Reproduce every line of the material below word for word, but leave out the pictures.

*** Exercise data ***

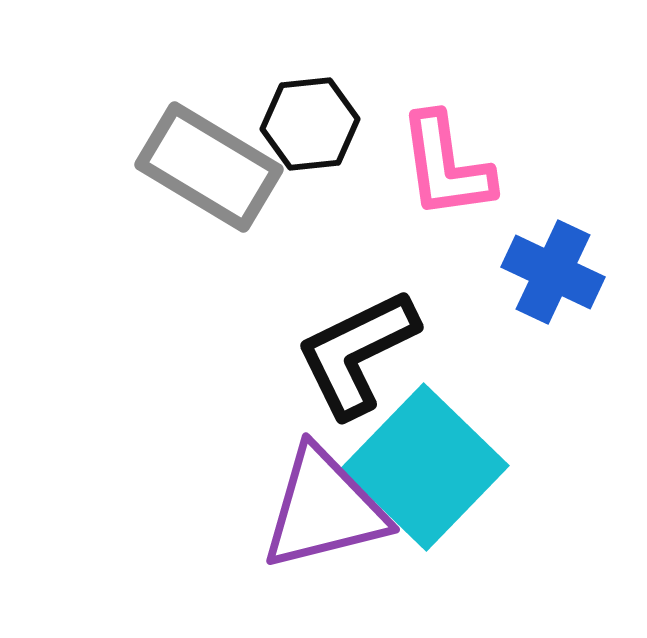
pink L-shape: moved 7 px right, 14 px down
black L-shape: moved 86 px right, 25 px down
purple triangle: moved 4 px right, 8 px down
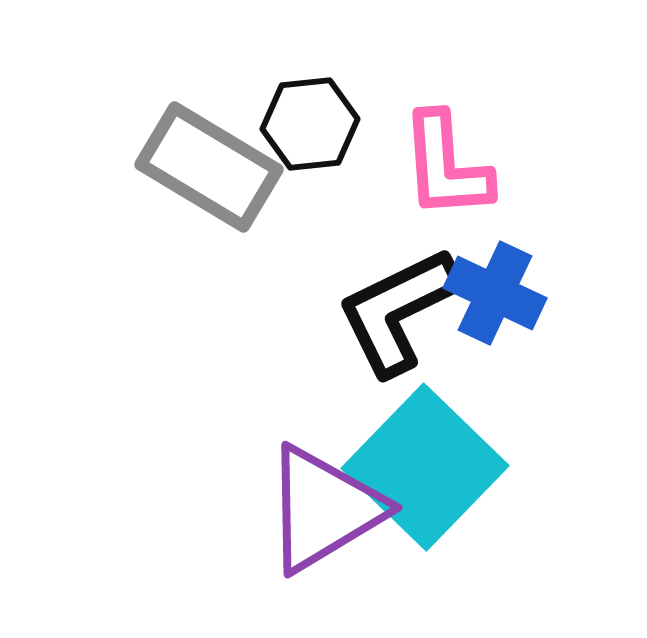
pink L-shape: rotated 4 degrees clockwise
blue cross: moved 58 px left, 21 px down
black L-shape: moved 41 px right, 42 px up
purple triangle: rotated 17 degrees counterclockwise
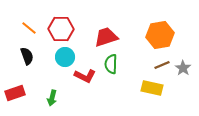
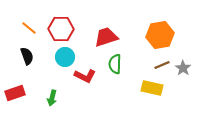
green semicircle: moved 4 px right
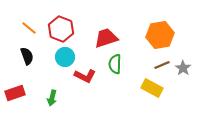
red hexagon: rotated 20 degrees clockwise
red trapezoid: moved 1 px down
yellow rectangle: rotated 15 degrees clockwise
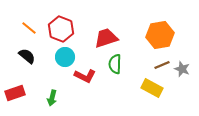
black semicircle: rotated 30 degrees counterclockwise
gray star: moved 1 px left, 1 px down; rotated 14 degrees counterclockwise
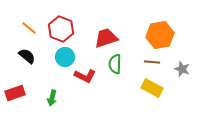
brown line: moved 10 px left, 3 px up; rotated 28 degrees clockwise
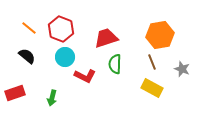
brown line: rotated 63 degrees clockwise
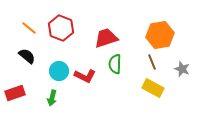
red hexagon: moved 1 px up
cyan circle: moved 6 px left, 14 px down
yellow rectangle: moved 1 px right
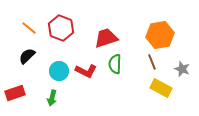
black semicircle: rotated 84 degrees counterclockwise
red L-shape: moved 1 px right, 5 px up
yellow rectangle: moved 8 px right
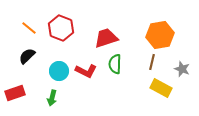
brown line: rotated 35 degrees clockwise
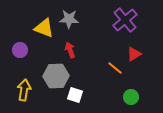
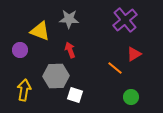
yellow triangle: moved 4 px left, 3 px down
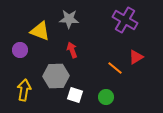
purple cross: rotated 20 degrees counterclockwise
red arrow: moved 2 px right
red triangle: moved 2 px right, 3 px down
green circle: moved 25 px left
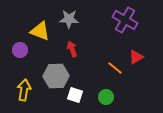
red arrow: moved 1 px up
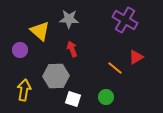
yellow triangle: rotated 20 degrees clockwise
white square: moved 2 px left, 4 px down
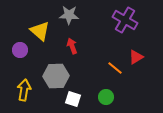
gray star: moved 4 px up
red arrow: moved 3 px up
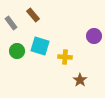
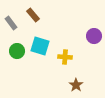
brown star: moved 4 px left, 5 px down
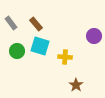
brown rectangle: moved 3 px right, 9 px down
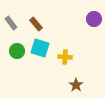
purple circle: moved 17 px up
cyan square: moved 2 px down
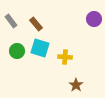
gray rectangle: moved 2 px up
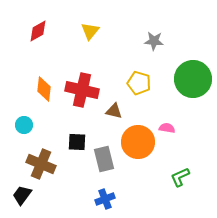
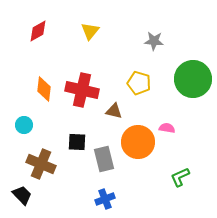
black trapezoid: rotated 100 degrees clockwise
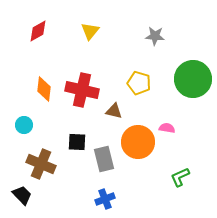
gray star: moved 1 px right, 5 px up
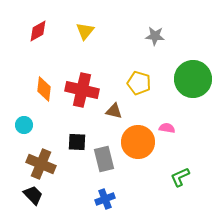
yellow triangle: moved 5 px left
black trapezoid: moved 11 px right
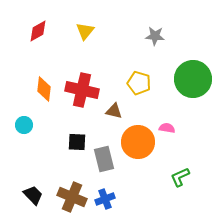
brown cross: moved 31 px right, 33 px down
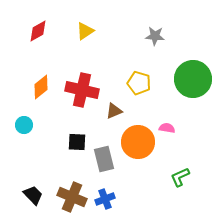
yellow triangle: rotated 18 degrees clockwise
orange diamond: moved 3 px left, 2 px up; rotated 45 degrees clockwise
brown triangle: rotated 36 degrees counterclockwise
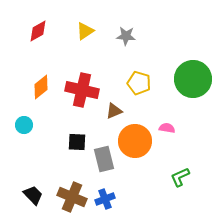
gray star: moved 29 px left
orange circle: moved 3 px left, 1 px up
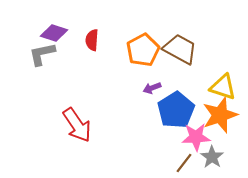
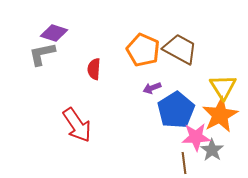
red semicircle: moved 2 px right, 29 px down
orange pentagon: rotated 20 degrees counterclockwise
yellow triangle: rotated 40 degrees clockwise
orange star: rotated 9 degrees counterclockwise
gray star: moved 7 px up
brown line: rotated 45 degrees counterclockwise
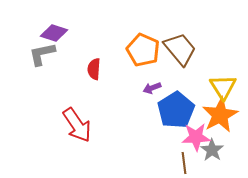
brown trapezoid: rotated 21 degrees clockwise
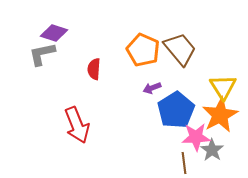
red arrow: rotated 12 degrees clockwise
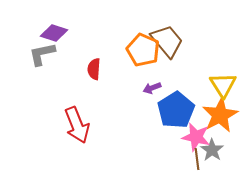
brown trapezoid: moved 13 px left, 8 px up
yellow triangle: moved 2 px up
pink star: rotated 16 degrees clockwise
brown line: moved 13 px right, 4 px up
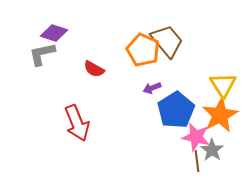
red semicircle: rotated 65 degrees counterclockwise
red arrow: moved 2 px up
brown line: moved 2 px down
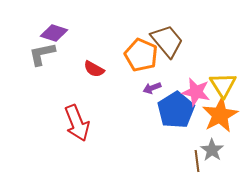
orange pentagon: moved 2 px left, 5 px down
pink star: moved 45 px up
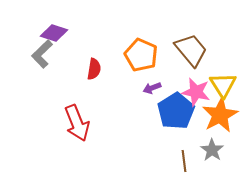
brown trapezoid: moved 24 px right, 9 px down
gray L-shape: rotated 32 degrees counterclockwise
red semicircle: rotated 110 degrees counterclockwise
blue pentagon: moved 1 px down
brown line: moved 13 px left
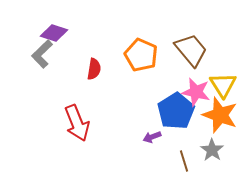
purple arrow: moved 49 px down
orange star: rotated 24 degrees counterclockwise
brown line: rotated 10 degrees counterclockwise
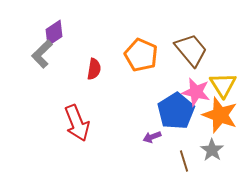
purple diamond: rotated 52 degrees counterclockwise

***

▶ [Output below]
pink L-shape: moved 7 px right, 14 px down
black L-shape: moved 86 px right, 25 px down
purple triangle: moved 4 px right, 8 px down
pink L-shape: rotated 4 degrees clockwise
blue cross: moved 58 px left, 21 px down
black L-shape: moved 41 px right, 42 px up
purple triangle: rotated 17 degrees counterclockwise
green semicircle: moved 4 px right
red hexagon: rotated 20 degrees clockwise
red trapezoid: moved 1 px down
yellow rectangle: rotated 15 degrees clockwise
black semicircle: rotated 30 degrees counterclockwise
gray star: moved 1 px left, 1 px down; rotated 14 degrees counterclockwise
brown line: moved 10 px left, 3 px up; rotated 28 degrees clockwise
brown line: rotated 63 degrees clockwise
red hexagon: moved 1 px up
cyan circle: moved 6 px left, 14 px down
yellow rectangle: moved 1 px right
black semicircle: rotated 84 degrees counterclockwise
red L-shape: moved 1 px right, 5 px up
yellow rectangle: moved 8 px right
brown line: rotated 35 degrees clockwise
yellow triangle: moved 4 px left, 3 px down
purple cross: rotated 20 degrees counterclockwise
red arrow: moved 2 px right
red triangle: moved 2 px right, 3 px down
green circle: moved 25 px left
red arrow: moved 1 px up
yellow triangle: rotated 20 degrees clockwise
white square: moved 2 px left, 4 px down
gray star: moved 4 px up
red arrow: moved 3 px up
brown star: moved 4 px left, 5 px down
brown rectangle: moved 3 px right, 9 px down
purple circle: moved 17 px up
cyan square: moved 2 px down
gray rectangle: moved 2 px up
black trapezoid: rotated 100 degrees clockwise
gray star: moved 1 px right, 5 px up
yellow triangle: moved 5 px left
black trapezoid: moved 11 px right
brown cross: moved 31 px right, 33 px down
yellow triangle: rotated 18 degrees clockwise
orange diamond: moved 3 px left, 2 px up; rotated 45 degrees clockwise
brown triangle: rotated 36 degrees counterclockwise
gray star: moved 29 px left
orange circle: moved 3 px left, 1 px up
red semicircle: moved 2 px right, 29 px down
orange pentagon: rotated 20 degrees counterclockwise
yellow triangle: rotated 40 degrees clockwise
orange star: rotated 9 degrees counterclockwise
gray star: moved 7 px up
brown line: rotated 45 degrees counterclockwise
brown trapezoid: rotated 21 degrees clockwise
red arrow: rotated 12 degrees clockwise
brown trapezoid: moved 13 px left, 8 px up
yellow triangle: moved 2 px up
pink star: rotated 16 degrees clockwise
brown line: moved 13 px right, 4 px up
red semicircle: rotated 65 degrees counterclockwise
red arrow: moved 2 px up
brown line: moved 2 px down
orange pentagon: moved 2 px left, 5 px down
pink star: moved 45 px up
brown trapezoid: moved 24 px right, 9 px down
gray L-shape: rotated 32 degrees counterclockwise
red semicircle: rotated 110 degrees counterclockwise
blue pentagon: moved 1 px down
brown line: moved 13 px left
purple arrow: moved 49 px down
orange star: rotated 24 degrees counterclockwise
brown line: rotated 10 degrees counterclockwise
purple diamond: rotated 52 degrees counterclockwise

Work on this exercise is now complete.